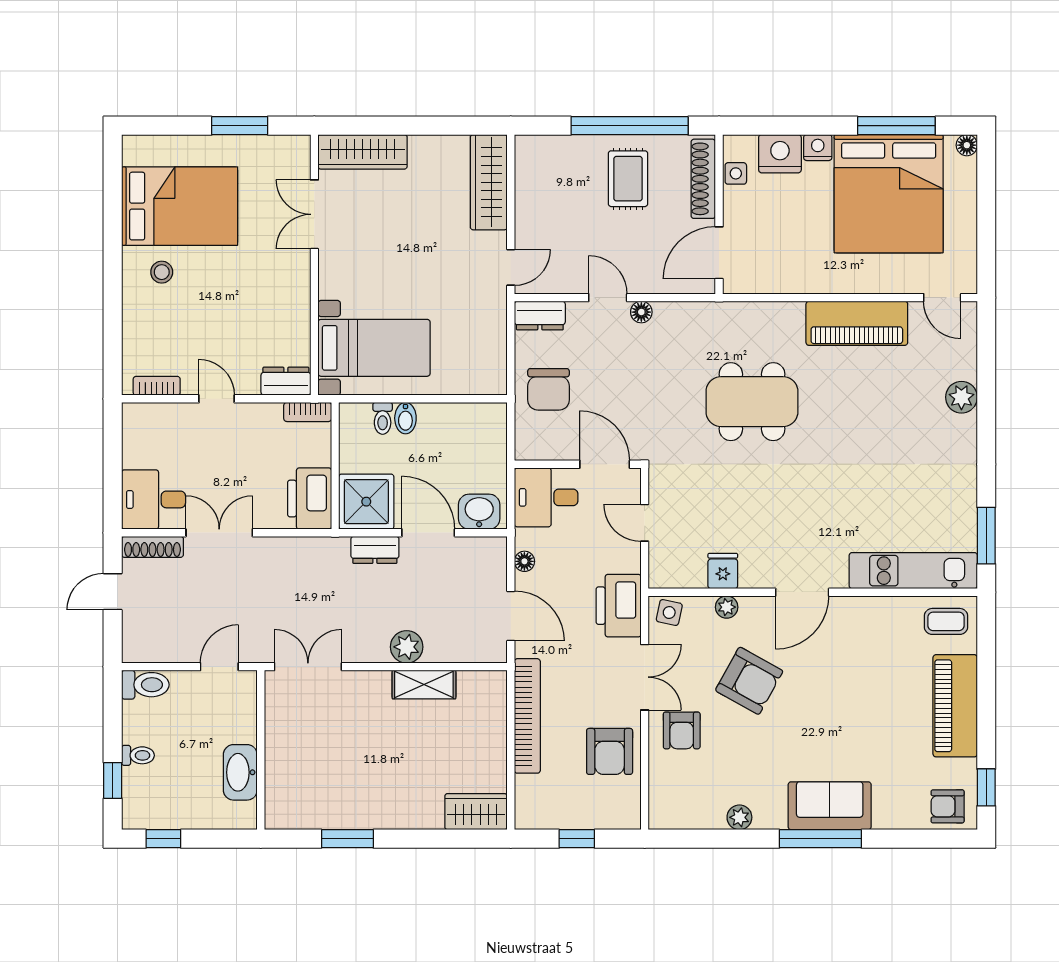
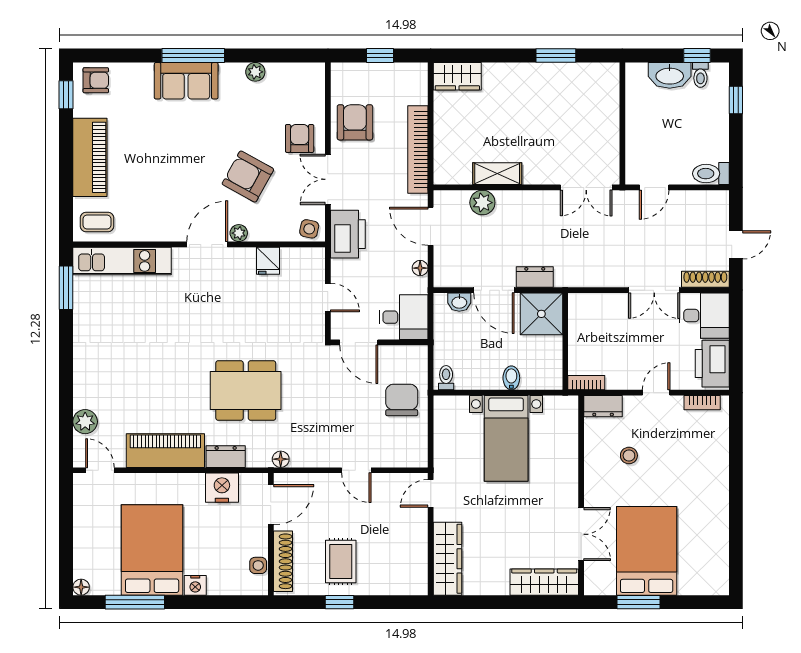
window: (630, 126) -> (340, 602), width x0.32
nightstand: (780, 154) -> (222, 488), moved, turned 180
bed: (889, 194) -> (152, 550), width x0.73
bed: (180, 206) -> (647, 551), moved, turned 90
stool: (162, 272) -> (629, 456), moved
floor lamp: (641, 312) -> (281, 459), moved
dresser: (540, 316) -> (226, 457), moved
bed with nightstands: (374, 348) -> (506, 438), moved, turned -90
plant: (961, 397) -> (85, 422), moved
door: (217, 399) -> (656, 393), swing flipped
toilet: (383, 418) -> (446, 378), moved
printer: (310, 499) -> (712, 364), moved, turned 180
washbasin: (479, 512) -> (459, 302), width x0.72, depth x0.69
plant: (727, 607) -> (239, 233), moved
plant: (407, 647) -> (482, 203), moved
toilet: (138, 755) -> (700, 75), moved, turned -90
washbasin: (240, 772) -> (670, 75), moved, turned 90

++++++++

• **Exercise**:
Nothing but the lines from the one containing "plant: (407, 647) -> (482, 203), moved" through the final line of the listing above belongs in the answer; set them down exactly.

• **Your response**:
plant: (407, 647) -> (482, 203), moved
toilet: (138, 755) -> (700, 75), moved, turned -90
washbasin: (240, 772) -> (670, 75), moved, turned 90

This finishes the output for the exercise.